**** Information given

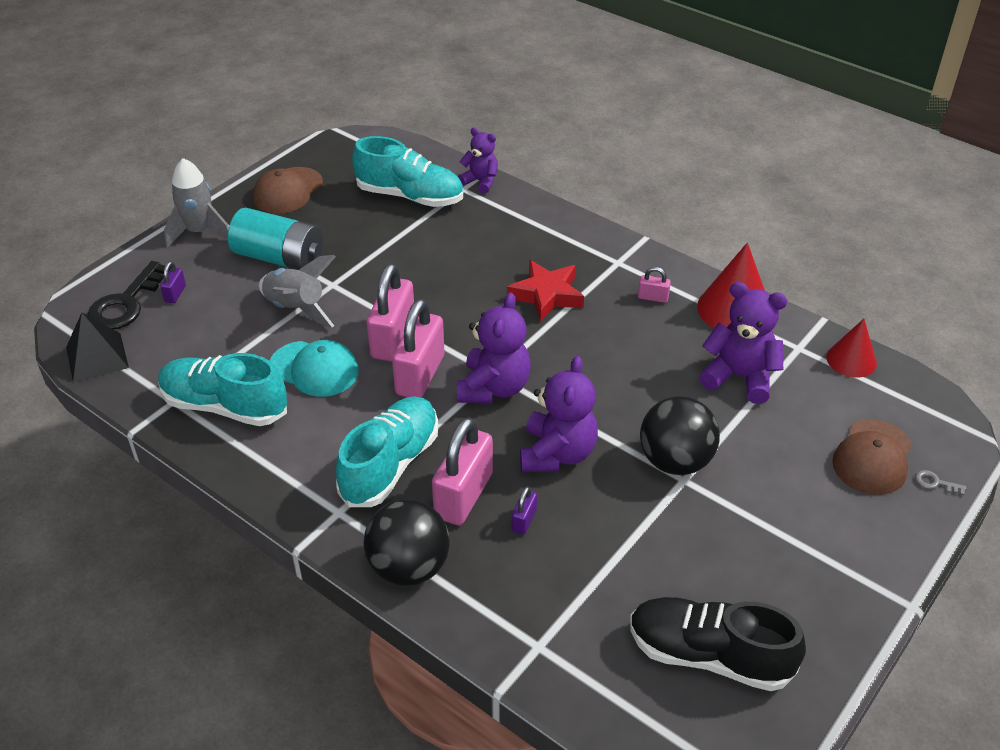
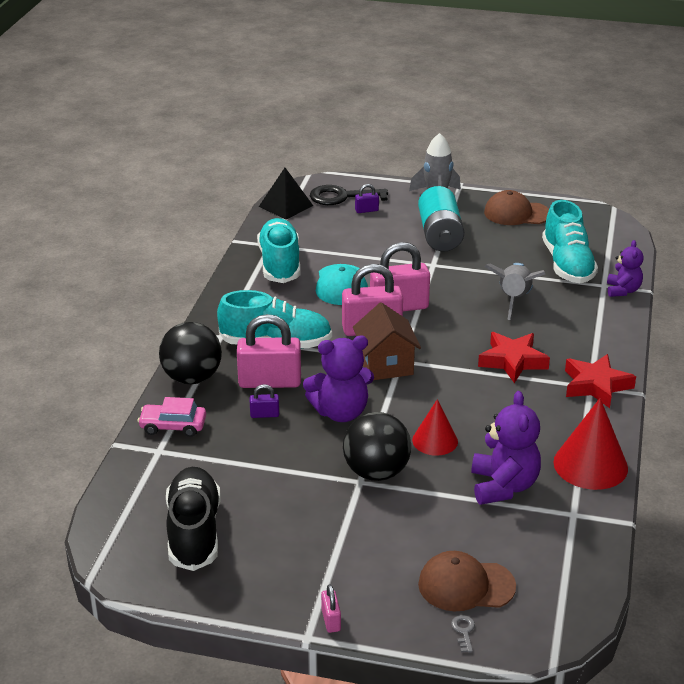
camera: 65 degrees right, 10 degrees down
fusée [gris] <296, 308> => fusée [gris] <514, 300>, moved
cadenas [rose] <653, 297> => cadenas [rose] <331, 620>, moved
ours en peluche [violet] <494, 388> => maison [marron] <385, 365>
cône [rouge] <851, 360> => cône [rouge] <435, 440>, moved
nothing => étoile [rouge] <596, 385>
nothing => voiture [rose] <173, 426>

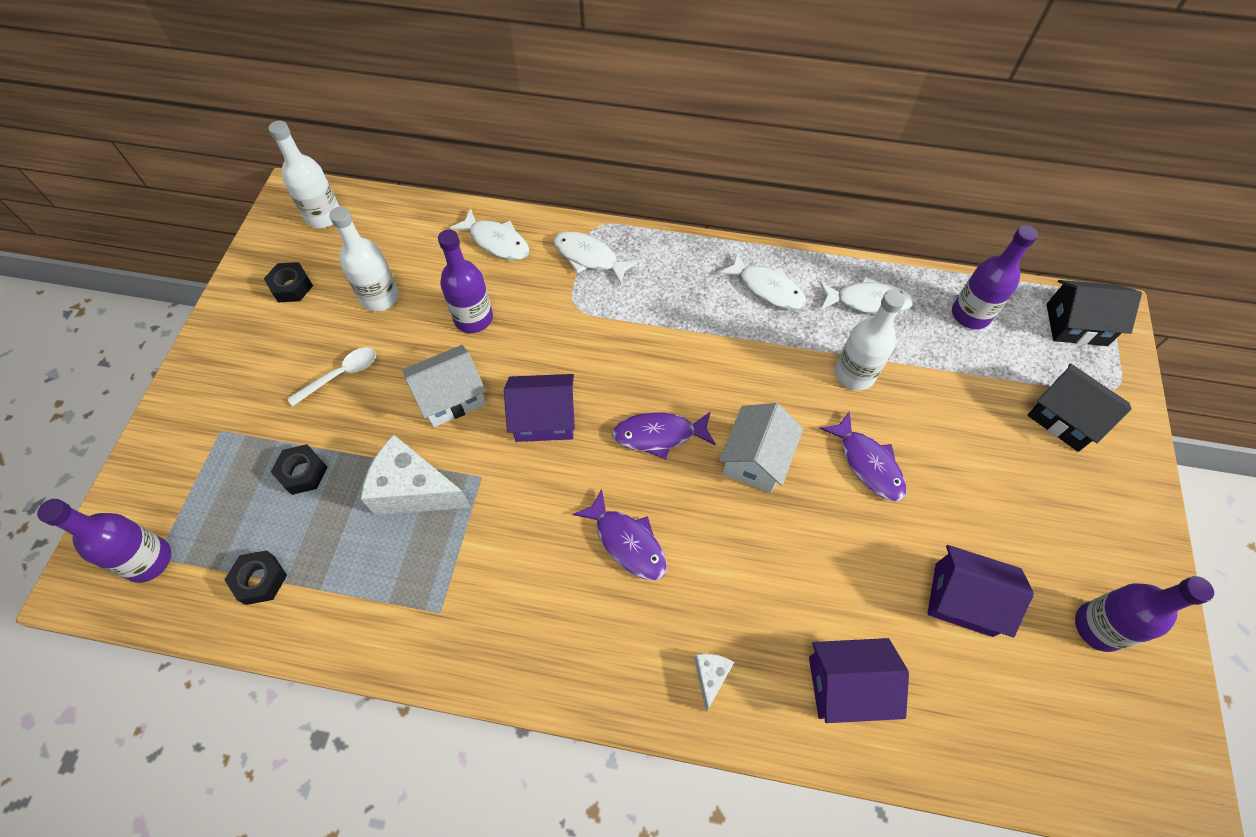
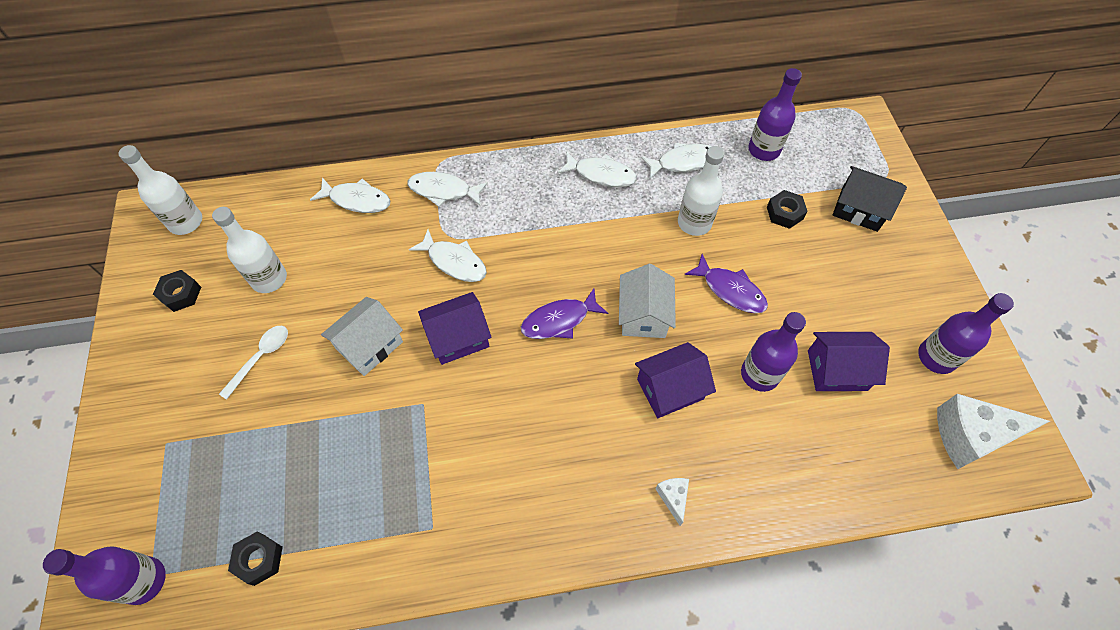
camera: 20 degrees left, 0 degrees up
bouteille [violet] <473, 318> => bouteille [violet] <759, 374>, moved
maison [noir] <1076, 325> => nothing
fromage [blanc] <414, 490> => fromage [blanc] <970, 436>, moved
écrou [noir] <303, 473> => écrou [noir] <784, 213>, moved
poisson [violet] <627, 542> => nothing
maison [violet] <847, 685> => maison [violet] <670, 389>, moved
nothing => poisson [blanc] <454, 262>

********

=== Problem statement ===
Reproduce only the lines from the beginning of the data through the line that contains "nothing => étoile [rouge] <596, 385>", both included, and please drop the pictures.

=== Solution to this task ===
camera: 65 degrees right, 10 degrees down
fusée [gris] <296, 308> => fusée [gris] <514, 300>, moved
cadenas [rose] <653, 297> => cadenas [rose] <331, 620>, moved
ours en peluche [violet] <494, 388> => maison [marron] <385, 365>
cône [rouge] <851, 360> => cône [rouge] <435, 440>, moved
nothing => étoile [rouge] <596, 385>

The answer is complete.